**ACTIVITY**.
Each line of the data holding "brown" should be found and copied.
EXERCISE INPUTS Block Start
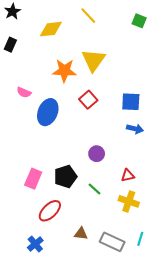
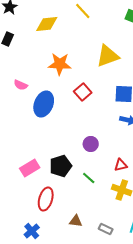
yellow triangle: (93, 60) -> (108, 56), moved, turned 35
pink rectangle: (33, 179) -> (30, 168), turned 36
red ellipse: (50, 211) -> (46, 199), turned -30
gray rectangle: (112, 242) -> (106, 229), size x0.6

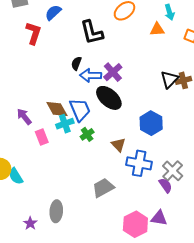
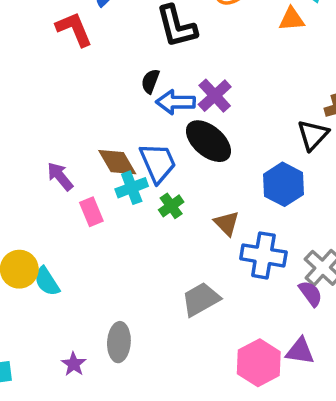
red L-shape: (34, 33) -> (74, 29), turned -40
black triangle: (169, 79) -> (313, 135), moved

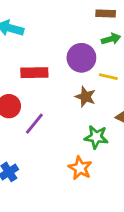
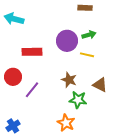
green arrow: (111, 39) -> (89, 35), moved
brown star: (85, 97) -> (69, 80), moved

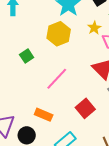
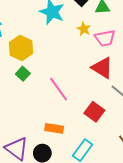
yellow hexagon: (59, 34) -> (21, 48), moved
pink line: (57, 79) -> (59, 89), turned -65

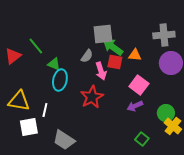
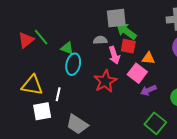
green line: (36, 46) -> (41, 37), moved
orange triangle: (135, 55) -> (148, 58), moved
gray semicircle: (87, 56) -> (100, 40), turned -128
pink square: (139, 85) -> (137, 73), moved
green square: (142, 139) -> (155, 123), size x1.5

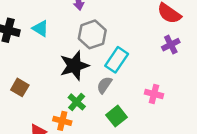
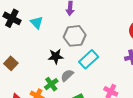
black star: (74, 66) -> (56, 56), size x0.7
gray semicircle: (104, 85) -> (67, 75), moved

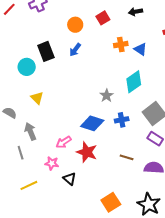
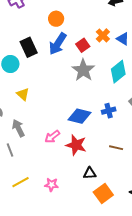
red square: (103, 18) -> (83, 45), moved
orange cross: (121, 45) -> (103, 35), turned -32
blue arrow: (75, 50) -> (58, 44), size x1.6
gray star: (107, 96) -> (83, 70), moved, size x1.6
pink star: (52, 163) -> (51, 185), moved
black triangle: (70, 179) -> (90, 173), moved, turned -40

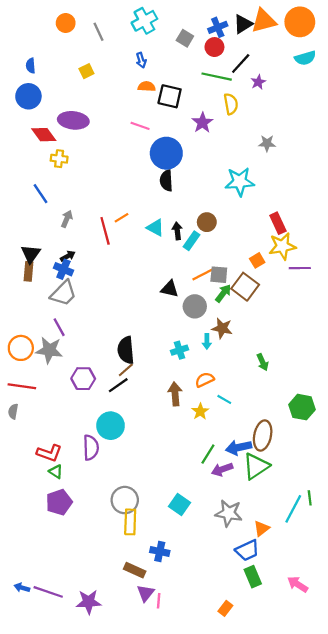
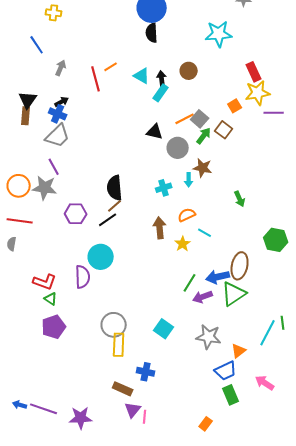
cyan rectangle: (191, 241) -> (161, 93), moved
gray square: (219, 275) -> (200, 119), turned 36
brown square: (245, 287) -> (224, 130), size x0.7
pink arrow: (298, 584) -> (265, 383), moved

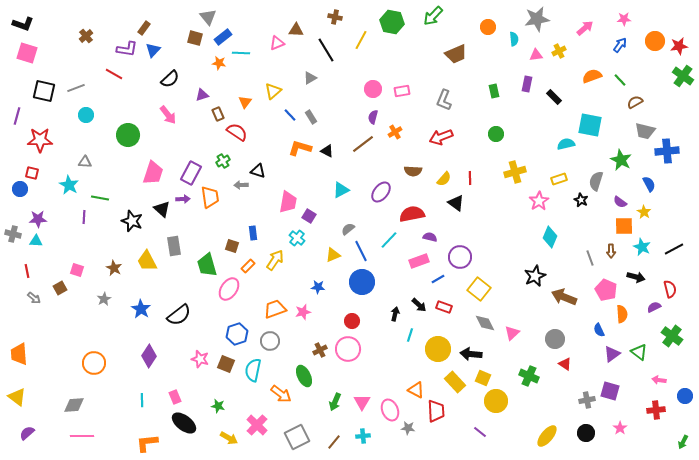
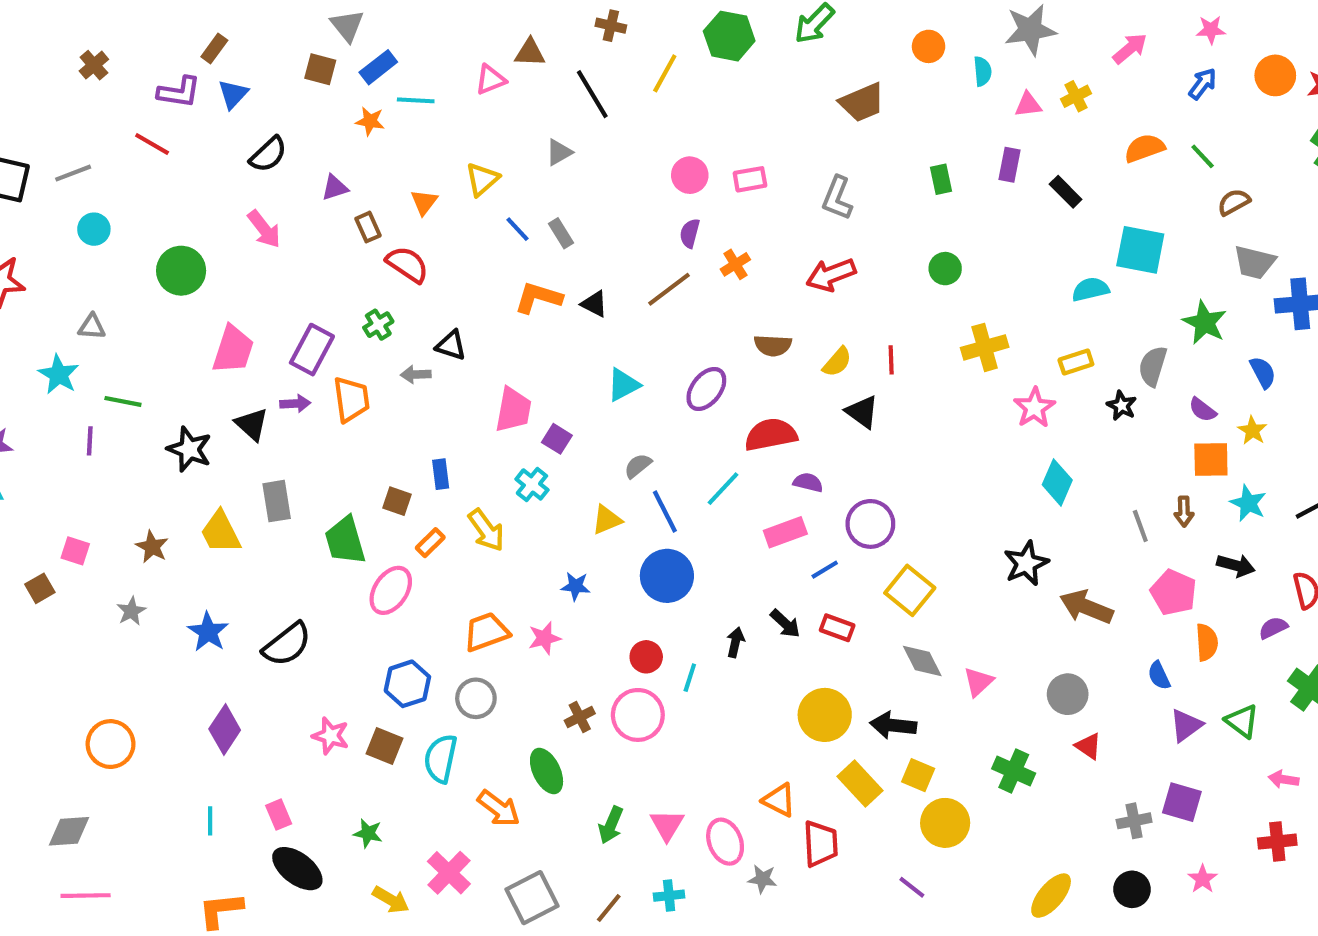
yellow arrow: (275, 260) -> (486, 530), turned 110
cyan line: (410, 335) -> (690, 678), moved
EXERCISE INPUTS Block End
**RESPONSE BOX**.
brown star: (85, 97) -> (69, 80), moved
brown square: (245, 287) -> (224, 130), size x0.7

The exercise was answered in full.